_What this task involves:_
Where does "NAND" occur in the listing? Copy every line that holds it.
***** The data *****
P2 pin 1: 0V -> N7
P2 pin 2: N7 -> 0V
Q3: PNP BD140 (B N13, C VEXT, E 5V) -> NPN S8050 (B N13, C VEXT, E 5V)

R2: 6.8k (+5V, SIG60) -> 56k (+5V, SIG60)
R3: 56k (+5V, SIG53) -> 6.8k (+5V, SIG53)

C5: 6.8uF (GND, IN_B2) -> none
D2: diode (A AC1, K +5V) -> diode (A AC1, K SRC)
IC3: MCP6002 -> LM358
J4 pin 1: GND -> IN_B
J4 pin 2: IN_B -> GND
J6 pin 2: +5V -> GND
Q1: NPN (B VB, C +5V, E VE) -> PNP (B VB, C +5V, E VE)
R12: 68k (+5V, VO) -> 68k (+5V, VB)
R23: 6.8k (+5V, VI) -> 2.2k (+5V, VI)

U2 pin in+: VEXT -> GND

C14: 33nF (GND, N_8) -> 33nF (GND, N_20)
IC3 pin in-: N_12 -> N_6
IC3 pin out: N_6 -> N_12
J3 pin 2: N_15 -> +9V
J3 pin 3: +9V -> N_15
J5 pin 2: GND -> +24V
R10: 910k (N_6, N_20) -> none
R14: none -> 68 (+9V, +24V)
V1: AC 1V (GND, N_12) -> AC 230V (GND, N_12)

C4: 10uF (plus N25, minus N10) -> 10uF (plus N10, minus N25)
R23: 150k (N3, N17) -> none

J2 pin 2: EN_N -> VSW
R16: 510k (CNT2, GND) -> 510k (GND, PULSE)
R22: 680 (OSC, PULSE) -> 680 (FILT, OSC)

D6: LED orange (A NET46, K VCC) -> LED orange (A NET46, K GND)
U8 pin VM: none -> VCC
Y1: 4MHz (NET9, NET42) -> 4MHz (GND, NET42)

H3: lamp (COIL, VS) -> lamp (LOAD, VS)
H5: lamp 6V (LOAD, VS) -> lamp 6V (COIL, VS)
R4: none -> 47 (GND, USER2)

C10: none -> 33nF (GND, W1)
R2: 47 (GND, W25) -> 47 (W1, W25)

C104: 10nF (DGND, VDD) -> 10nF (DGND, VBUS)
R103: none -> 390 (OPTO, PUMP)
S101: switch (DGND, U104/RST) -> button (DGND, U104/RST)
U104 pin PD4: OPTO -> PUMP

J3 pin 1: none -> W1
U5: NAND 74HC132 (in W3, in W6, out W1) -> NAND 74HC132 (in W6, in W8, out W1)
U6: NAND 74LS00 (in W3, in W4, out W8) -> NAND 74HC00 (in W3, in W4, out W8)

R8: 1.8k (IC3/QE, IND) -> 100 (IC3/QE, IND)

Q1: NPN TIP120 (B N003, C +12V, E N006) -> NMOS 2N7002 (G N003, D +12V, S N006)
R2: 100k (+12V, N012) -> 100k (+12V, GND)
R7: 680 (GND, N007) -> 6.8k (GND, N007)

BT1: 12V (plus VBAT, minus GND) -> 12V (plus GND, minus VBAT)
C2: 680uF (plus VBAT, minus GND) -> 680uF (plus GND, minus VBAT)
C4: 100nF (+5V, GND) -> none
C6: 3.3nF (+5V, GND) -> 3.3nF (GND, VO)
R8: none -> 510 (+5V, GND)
*****
_Answer section:_
U5: NAND 74HC132 (in W3, in W6, out W1) -> NAND 74HC132 (in W6, in W8, out W1)
U6: NAND 74LS00 (in W3, in W4, out W8) -> NAND 74HC00 (in W3, in W4, out W8)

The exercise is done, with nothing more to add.